* [Instructions to follow]
Find the line that contains "D8: LED (A n5, K GND) -> LED (A GND, K n5)". Restate it and each following line exactly, through the end of the records.

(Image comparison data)
====
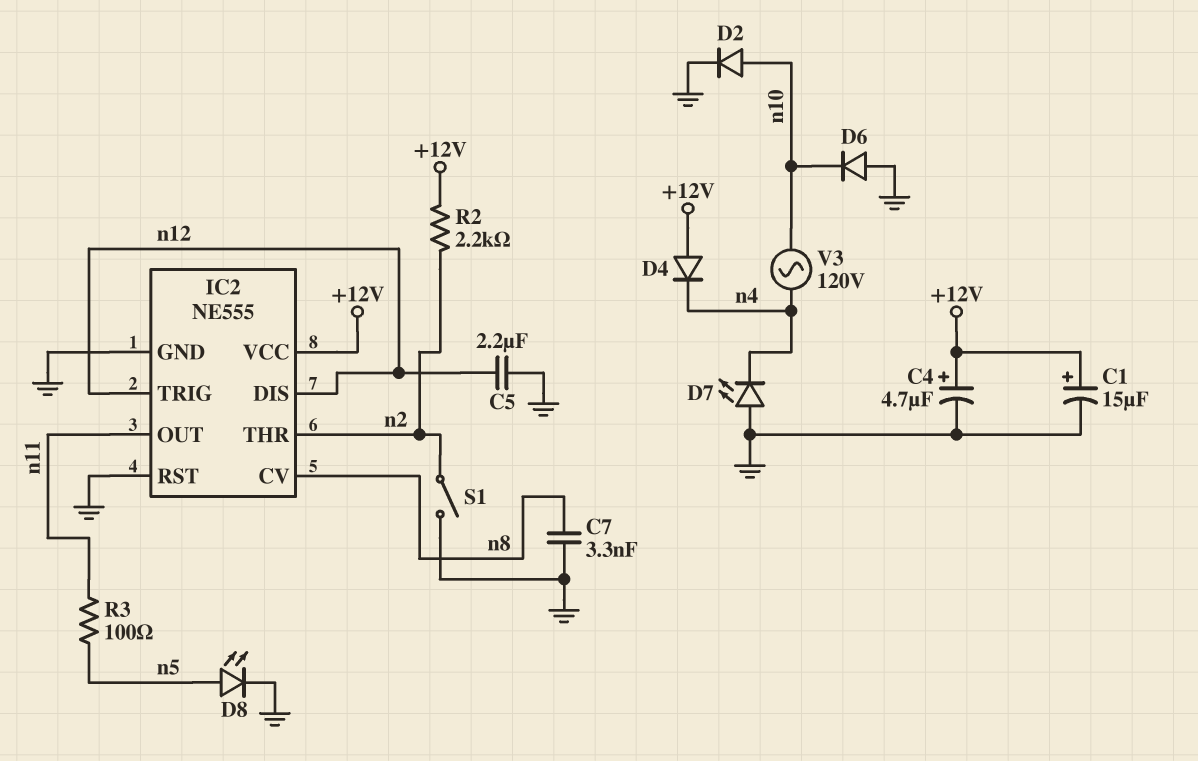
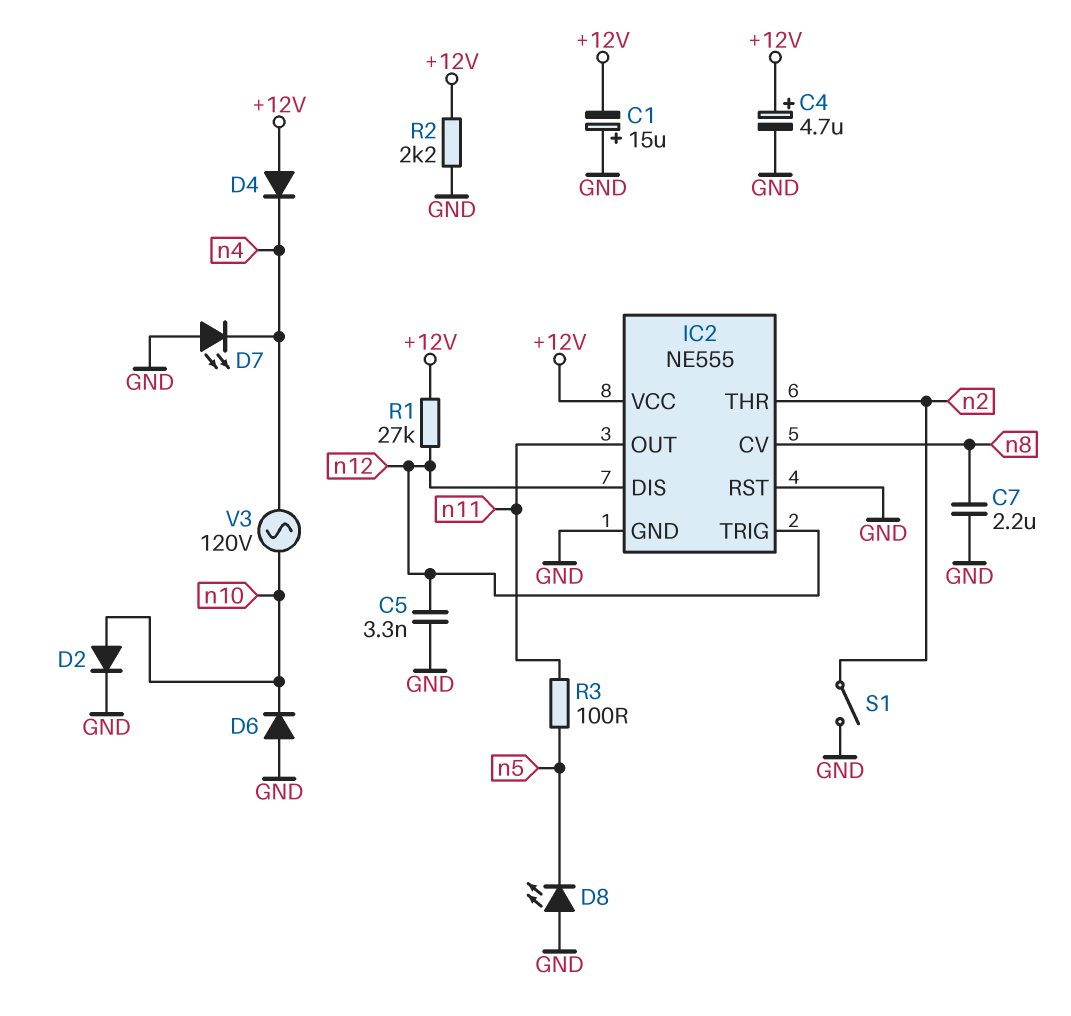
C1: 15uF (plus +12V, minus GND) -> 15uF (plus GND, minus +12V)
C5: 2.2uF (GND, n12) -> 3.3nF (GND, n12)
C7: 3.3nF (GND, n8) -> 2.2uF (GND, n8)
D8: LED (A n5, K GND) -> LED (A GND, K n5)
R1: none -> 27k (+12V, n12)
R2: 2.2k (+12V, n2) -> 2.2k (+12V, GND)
====
* [Final answer]
D8: LED (A n5, K GND) -> LED (A GND, K n5)
R1: none -> 27k (+12V, n12)
R2: 2.2k (+12V, n2) -> 2.2k (+12V, GND)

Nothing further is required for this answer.